» **WHAT THIS TASK INVOLVES**
Would you write out the lines below exactly, from the one containing "blue donut 162" to the very last, but without the pictures?

» **DATA LISTING**
▬▬▬▬▬▬

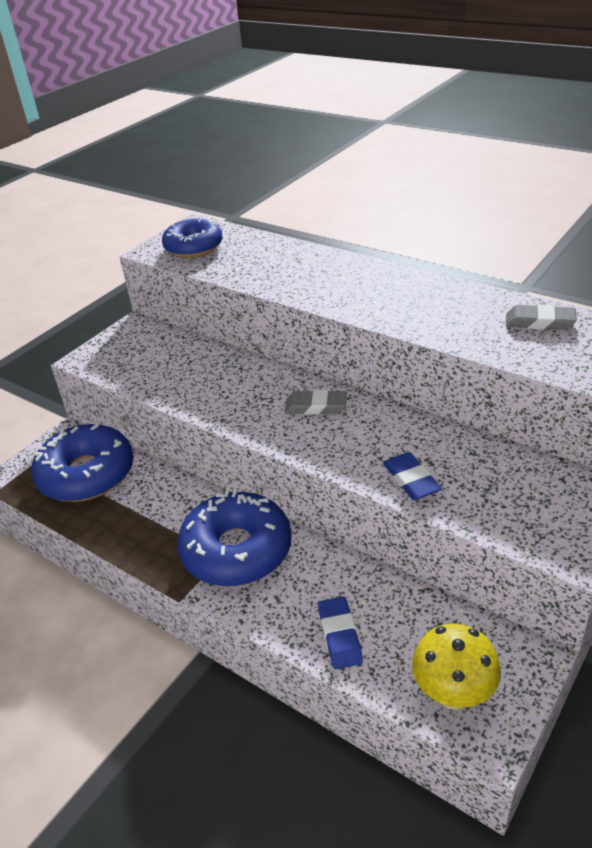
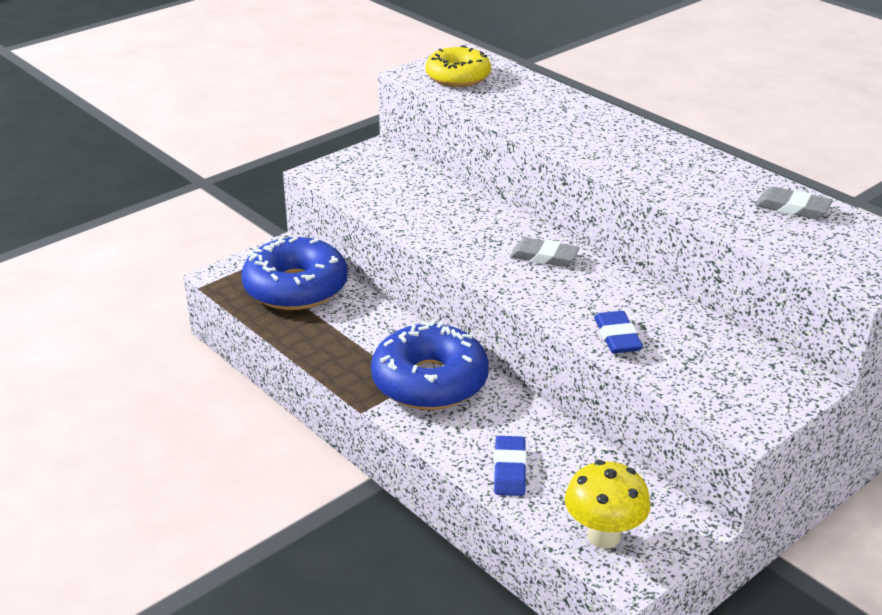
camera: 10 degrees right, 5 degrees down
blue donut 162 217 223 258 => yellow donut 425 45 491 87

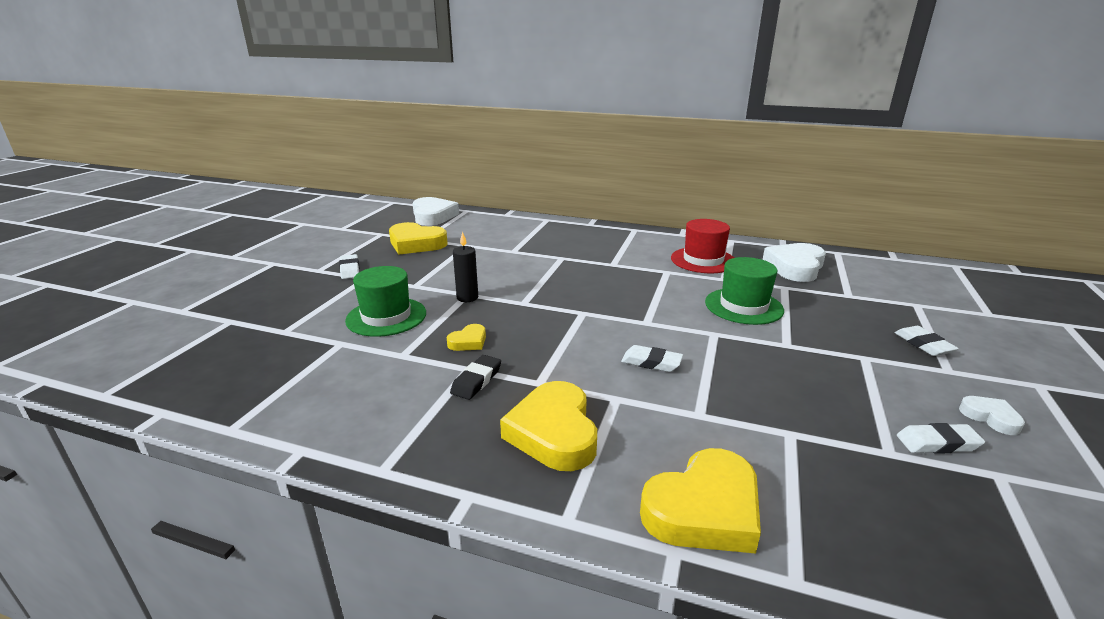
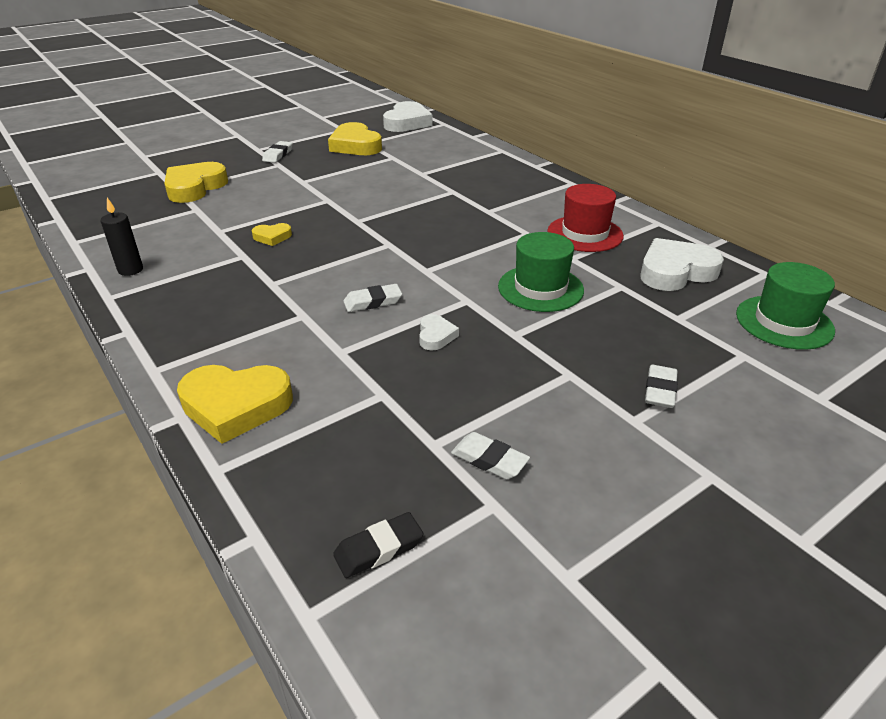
camera: 35 degrees right, 10 degrees up
black candle 453 231 478 302 => black candle 101 198 143 276, moved
green hat 345 266 426 337 => green hat 736 262 835 350, moved
white eraser 621 345 683 372 => white eraser 343 284 402 312, 75 degrees counterclockwise
black eraser 450 355 501 400 => black eraser 333 512 423 578, moved
yellow heart 500 381 597 471 => yellow heart 164 162 228 203, moved
white heart 959 396 1025 435 => white heart 419 314 459 351, moved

▬▬▬▬▬▬

» **TASK RESPONSE**
blue donut 162 217 223 258 => yellow donut 425 45 491 87

camera: 35 degrees right, 10 degrees up
black candle 453 231 478 302 => black candle 101 198 143 276, moved
green hat 345 266 426 337 => green hat 736 262 835 350, moved
white eraser 621 345 683 372 => white eraser 343 284 402 312, 75 degrees counterclockwise
black eraser 450 355 501 400 => black eraser 333 512 423 578, moved
yellow heart 500 381 597 471 => yellow heart 164 162 228 203, moved
white heart 959 396 1025 435 => white heart 419 314 459 351, moved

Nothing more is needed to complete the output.